Data supplied:

§

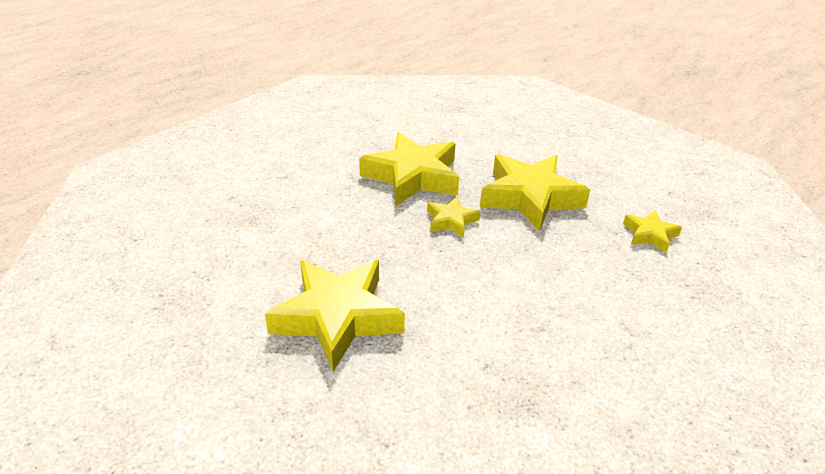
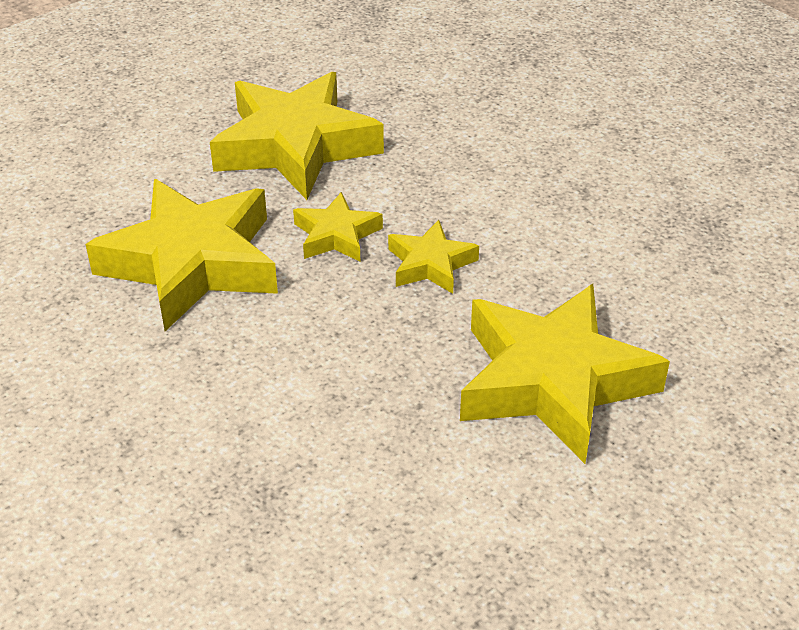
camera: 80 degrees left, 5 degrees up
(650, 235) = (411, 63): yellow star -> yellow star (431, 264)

§

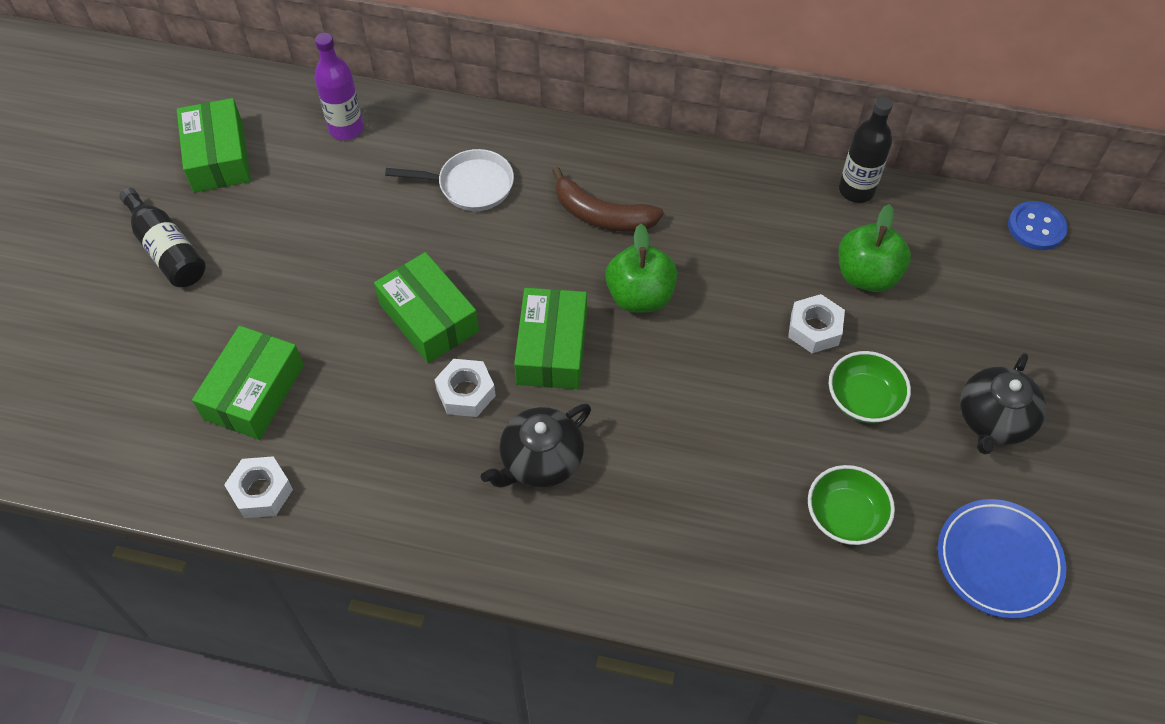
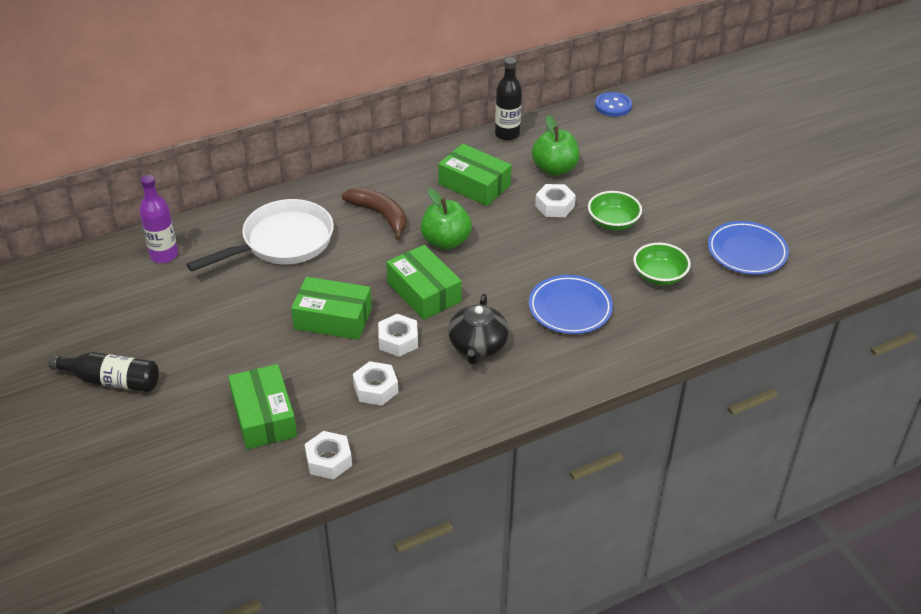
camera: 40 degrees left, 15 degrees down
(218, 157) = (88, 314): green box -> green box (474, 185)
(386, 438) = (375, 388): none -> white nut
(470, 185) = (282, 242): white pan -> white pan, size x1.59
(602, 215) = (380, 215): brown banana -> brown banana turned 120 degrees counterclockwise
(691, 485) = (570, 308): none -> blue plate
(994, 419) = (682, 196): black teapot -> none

§

Aim of the exercise: Given the records above, restate word for word only the lines starting at the one with "(602, 215) = (380, 215): brown" and ending at the one with "(994, 419) = (682, 196): black teapot -> none".

Output of the task:
(602, 215) = (380, 215): brown banana -> brown banana turned 120 degrees counterclockwise
(691, 485) = (570, 308): none -> blue plate
(994, 419) = (682, 196): black teapot -> none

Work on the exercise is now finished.